- YOUR OBJECTIVE -
From the line containing "SW1: button (FILT2, U1/RST)" to the end of the records below, both included, every line should be repeated exactly; pictures should be dropped.

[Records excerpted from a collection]
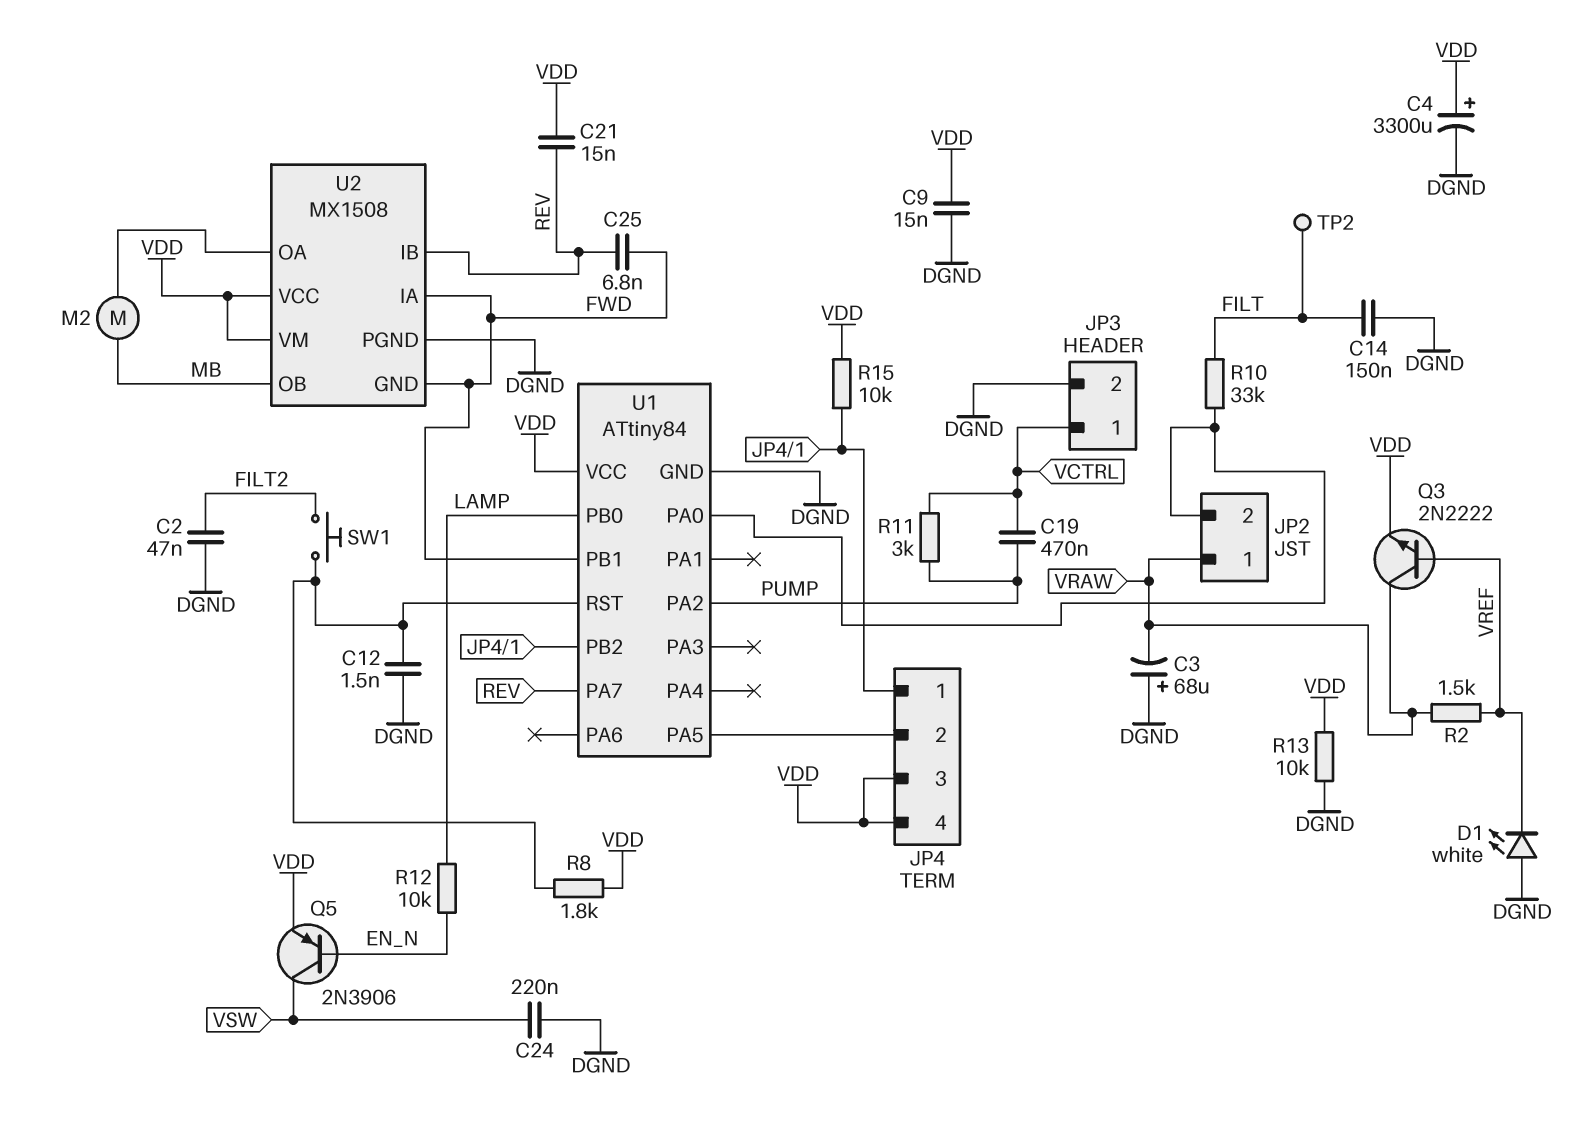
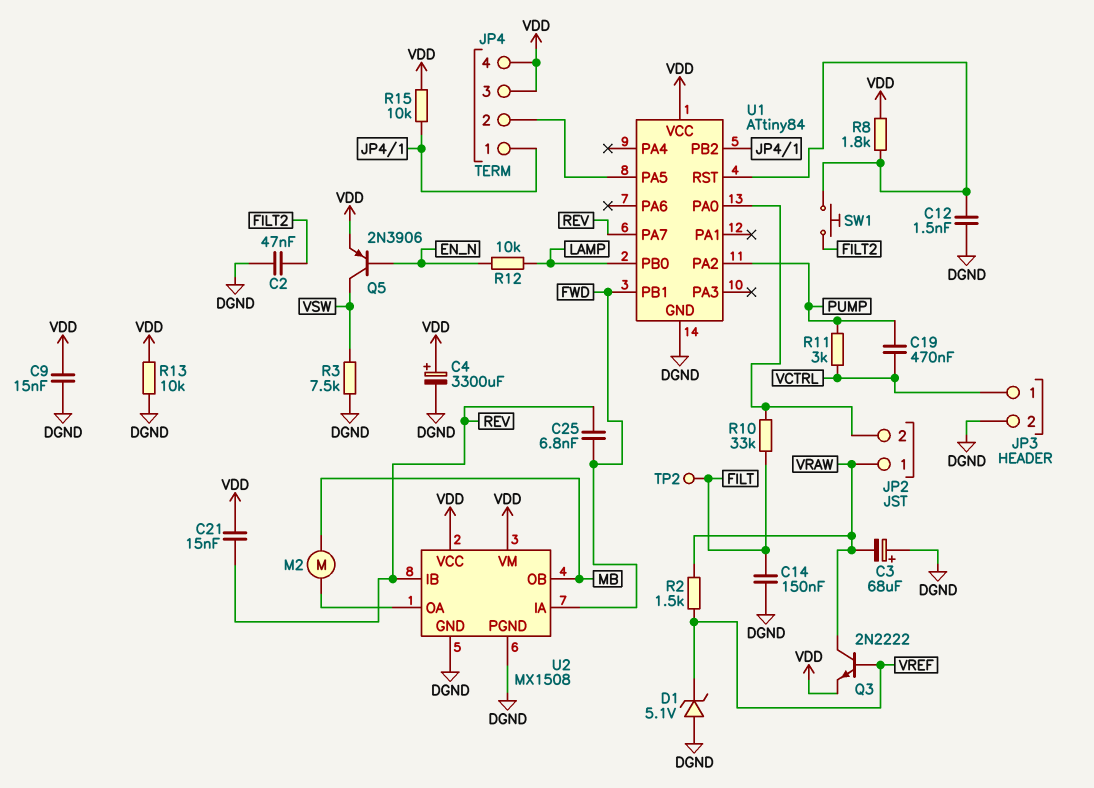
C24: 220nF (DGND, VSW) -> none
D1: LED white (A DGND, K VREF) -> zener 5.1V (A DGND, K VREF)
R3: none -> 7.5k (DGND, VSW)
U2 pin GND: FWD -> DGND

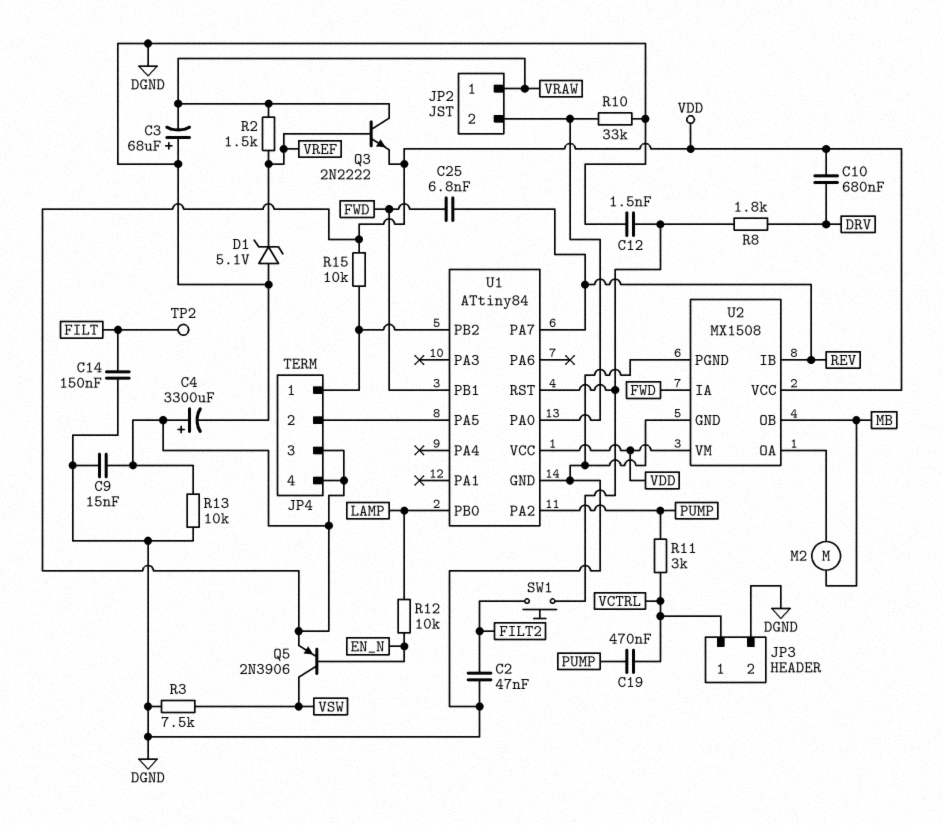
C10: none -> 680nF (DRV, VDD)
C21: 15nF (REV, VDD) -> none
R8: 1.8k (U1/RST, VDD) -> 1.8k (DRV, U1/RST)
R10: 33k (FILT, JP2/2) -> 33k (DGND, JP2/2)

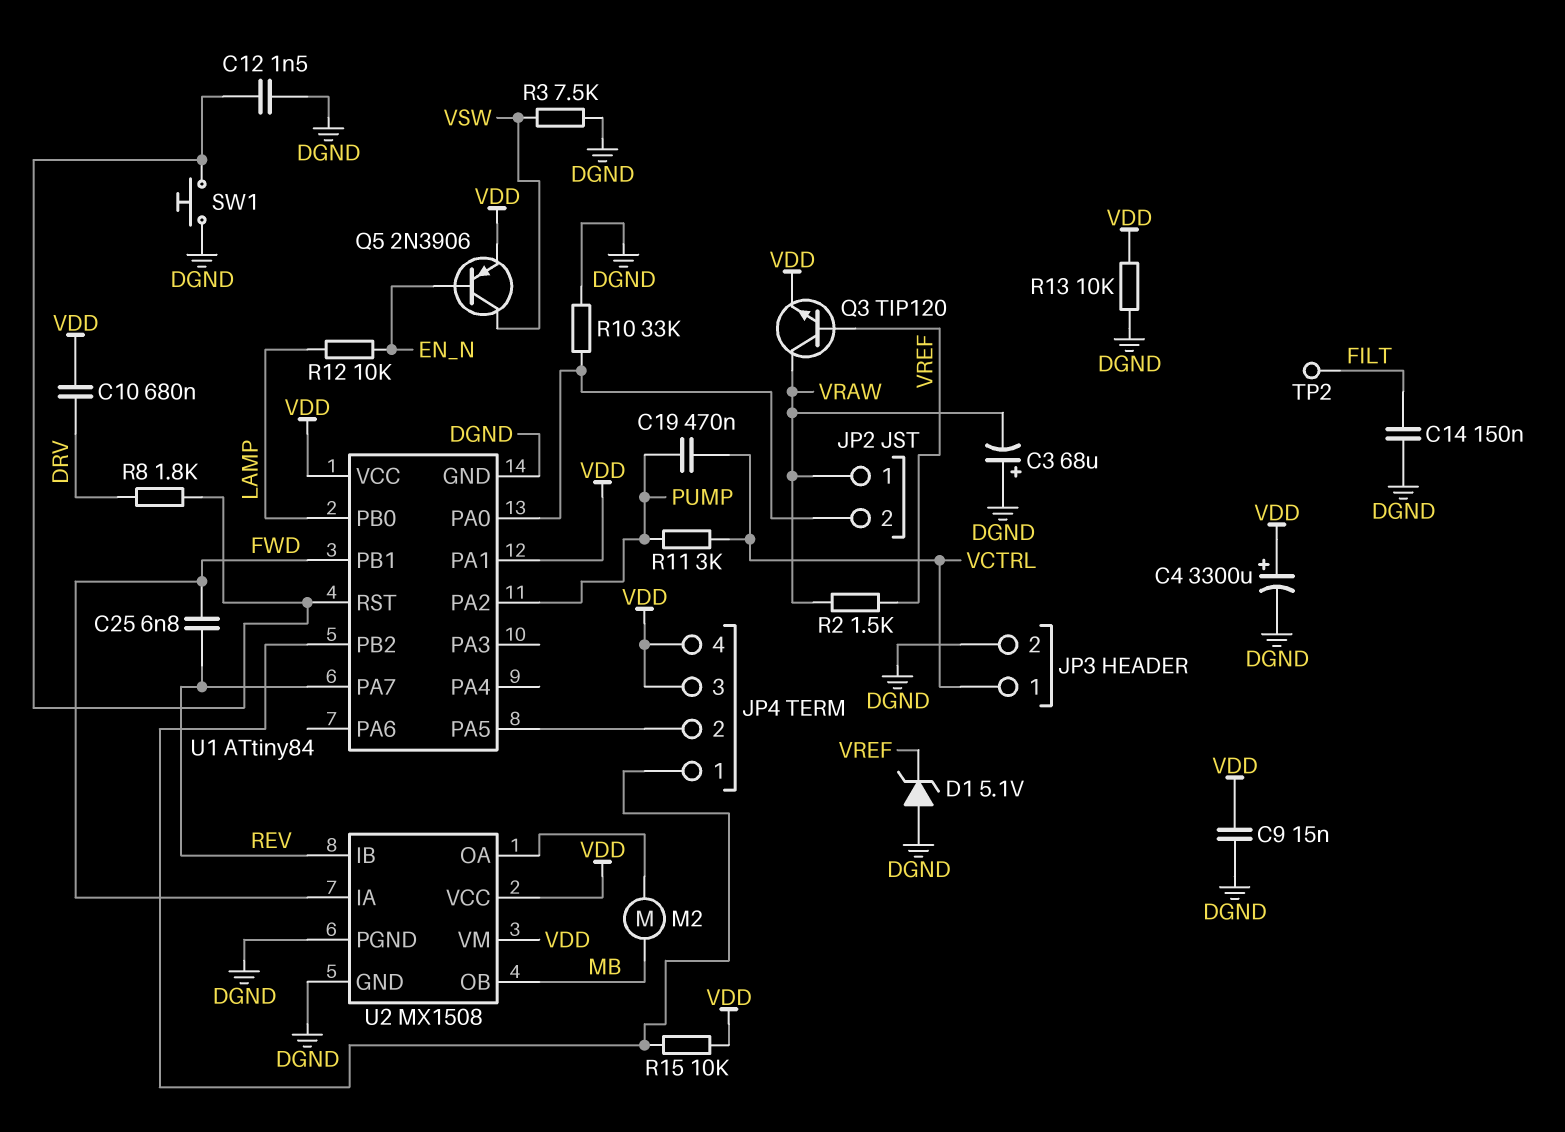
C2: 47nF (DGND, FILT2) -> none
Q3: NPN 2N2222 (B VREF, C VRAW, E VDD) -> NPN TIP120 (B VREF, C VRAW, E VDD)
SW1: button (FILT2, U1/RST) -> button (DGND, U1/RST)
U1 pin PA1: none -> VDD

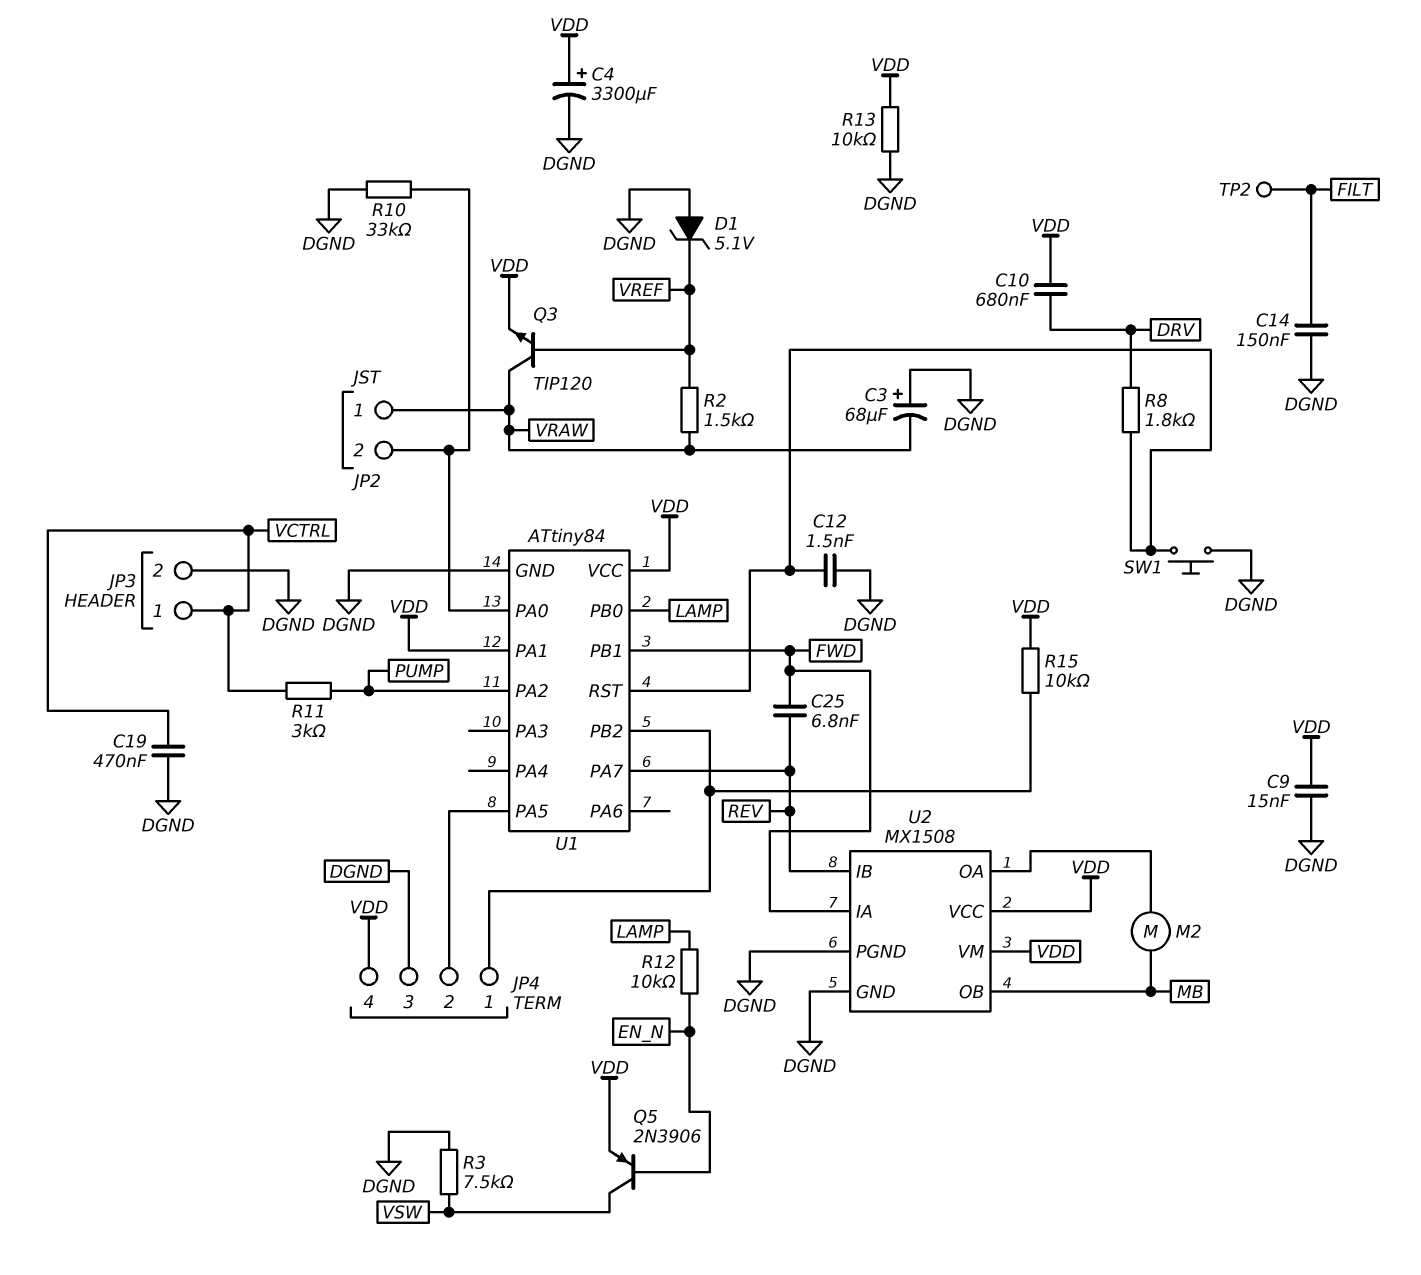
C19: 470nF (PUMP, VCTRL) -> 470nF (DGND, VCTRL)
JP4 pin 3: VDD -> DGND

- RESULT OF THE EXERCISE -
SW1: button (FILT2, U1/RST) -> button (DGND, U1/RST)
U1 pin PA1: none -> VDD

C19: 470nF (PUMP, VCTRL) -> 470nF (DGND, VCTRL)
JP4 pin 3: VDD -> DGND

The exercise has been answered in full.